Dataset entries:
━━━━━━
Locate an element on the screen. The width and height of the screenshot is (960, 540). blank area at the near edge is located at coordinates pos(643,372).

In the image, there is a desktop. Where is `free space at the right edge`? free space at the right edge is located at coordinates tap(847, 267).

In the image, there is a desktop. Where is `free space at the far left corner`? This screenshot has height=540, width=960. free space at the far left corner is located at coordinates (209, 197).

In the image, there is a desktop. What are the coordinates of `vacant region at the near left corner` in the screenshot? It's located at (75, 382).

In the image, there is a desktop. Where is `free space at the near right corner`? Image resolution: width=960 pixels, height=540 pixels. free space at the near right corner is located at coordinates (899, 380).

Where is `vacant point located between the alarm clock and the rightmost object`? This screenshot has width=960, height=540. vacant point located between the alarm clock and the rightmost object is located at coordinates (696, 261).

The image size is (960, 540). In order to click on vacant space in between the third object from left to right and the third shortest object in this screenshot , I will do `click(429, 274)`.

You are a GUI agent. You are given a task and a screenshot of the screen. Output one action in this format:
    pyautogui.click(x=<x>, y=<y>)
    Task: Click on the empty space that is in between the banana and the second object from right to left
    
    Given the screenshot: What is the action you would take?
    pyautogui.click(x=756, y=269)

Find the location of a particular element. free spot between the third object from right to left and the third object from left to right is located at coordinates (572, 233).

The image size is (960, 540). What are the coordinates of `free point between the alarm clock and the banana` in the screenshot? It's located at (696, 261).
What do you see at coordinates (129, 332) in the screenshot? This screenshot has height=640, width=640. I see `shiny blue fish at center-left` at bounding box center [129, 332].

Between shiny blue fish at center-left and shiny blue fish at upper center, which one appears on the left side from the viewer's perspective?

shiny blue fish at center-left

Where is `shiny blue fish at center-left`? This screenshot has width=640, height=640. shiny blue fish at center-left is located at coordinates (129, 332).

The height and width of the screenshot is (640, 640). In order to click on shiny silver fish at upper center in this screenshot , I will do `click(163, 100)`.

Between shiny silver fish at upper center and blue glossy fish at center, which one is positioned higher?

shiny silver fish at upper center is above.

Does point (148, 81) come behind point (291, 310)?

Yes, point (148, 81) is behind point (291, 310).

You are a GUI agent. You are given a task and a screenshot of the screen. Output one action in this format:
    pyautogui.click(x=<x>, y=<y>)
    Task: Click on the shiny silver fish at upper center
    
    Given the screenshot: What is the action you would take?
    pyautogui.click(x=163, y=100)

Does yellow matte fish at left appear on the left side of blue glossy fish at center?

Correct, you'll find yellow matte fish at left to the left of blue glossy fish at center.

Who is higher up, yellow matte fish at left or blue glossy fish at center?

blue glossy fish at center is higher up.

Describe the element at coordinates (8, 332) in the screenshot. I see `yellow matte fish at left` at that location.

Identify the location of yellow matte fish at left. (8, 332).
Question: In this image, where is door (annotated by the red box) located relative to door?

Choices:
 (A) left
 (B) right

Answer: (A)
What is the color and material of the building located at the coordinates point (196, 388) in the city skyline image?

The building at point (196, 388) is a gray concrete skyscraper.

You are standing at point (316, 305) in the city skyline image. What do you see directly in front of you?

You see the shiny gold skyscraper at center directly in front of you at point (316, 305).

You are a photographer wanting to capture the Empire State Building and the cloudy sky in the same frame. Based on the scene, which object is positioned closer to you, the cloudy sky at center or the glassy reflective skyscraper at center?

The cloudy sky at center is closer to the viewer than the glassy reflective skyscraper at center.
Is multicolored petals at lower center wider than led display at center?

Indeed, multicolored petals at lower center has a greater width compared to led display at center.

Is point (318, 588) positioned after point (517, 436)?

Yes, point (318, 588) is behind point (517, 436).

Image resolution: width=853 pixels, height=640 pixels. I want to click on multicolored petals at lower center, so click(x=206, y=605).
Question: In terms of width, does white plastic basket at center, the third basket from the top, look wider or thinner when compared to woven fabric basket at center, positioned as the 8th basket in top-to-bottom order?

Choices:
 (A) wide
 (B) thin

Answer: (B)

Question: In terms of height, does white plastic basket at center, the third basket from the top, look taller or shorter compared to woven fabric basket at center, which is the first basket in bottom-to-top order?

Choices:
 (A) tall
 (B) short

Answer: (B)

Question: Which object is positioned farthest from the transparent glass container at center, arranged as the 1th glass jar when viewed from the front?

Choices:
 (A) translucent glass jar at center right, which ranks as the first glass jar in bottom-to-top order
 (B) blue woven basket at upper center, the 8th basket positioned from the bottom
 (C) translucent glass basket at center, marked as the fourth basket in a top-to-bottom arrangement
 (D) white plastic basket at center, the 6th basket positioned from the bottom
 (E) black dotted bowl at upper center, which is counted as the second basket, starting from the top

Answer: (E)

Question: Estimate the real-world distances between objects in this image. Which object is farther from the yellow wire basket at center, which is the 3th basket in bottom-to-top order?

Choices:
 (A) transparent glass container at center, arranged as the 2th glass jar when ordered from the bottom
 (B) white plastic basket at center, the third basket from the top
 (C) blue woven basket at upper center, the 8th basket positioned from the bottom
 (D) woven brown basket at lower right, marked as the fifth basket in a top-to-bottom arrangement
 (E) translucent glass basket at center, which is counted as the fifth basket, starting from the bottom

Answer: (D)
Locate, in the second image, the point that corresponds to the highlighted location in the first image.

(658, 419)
━━━━━━
Work to do: Reproduce word for word the part of the records running from their very start through the line containing "coordinates (696, 261).", with that line included.

Answer for the task:
Locate an element on the screen. The width and height of the screenshot is (960, 540). blank area at the near edge is located at coordinates pos(643,372).

In the image, there is a desktop. Where is `free space at the right edge`? free space at the right edge is located at coordinates tap(847, 267).

In the image, there is a desktop. Where is `free space at the far left corner`? This screenshot has height=540, width=960. free space at the far left corner is located at coordinates (209, 197).

In the image, there is a desktop. What are the coordinates of `vacant region at the near left corner` in the screenshot? It's located at (75, 382).

In the image, there is a desktop. Where is `free space at the near right corner`? Image resolution: width=960 pixels, height=540 pixels. free space at the near right corner is located at coordinates (899, 380).

Where is `vacant point located between the alarm clock and the rightmost object`? This screenshot has width=960, height=540. vacant point located between the alarm clock and the rightmost object is located at coordinates (696, 261).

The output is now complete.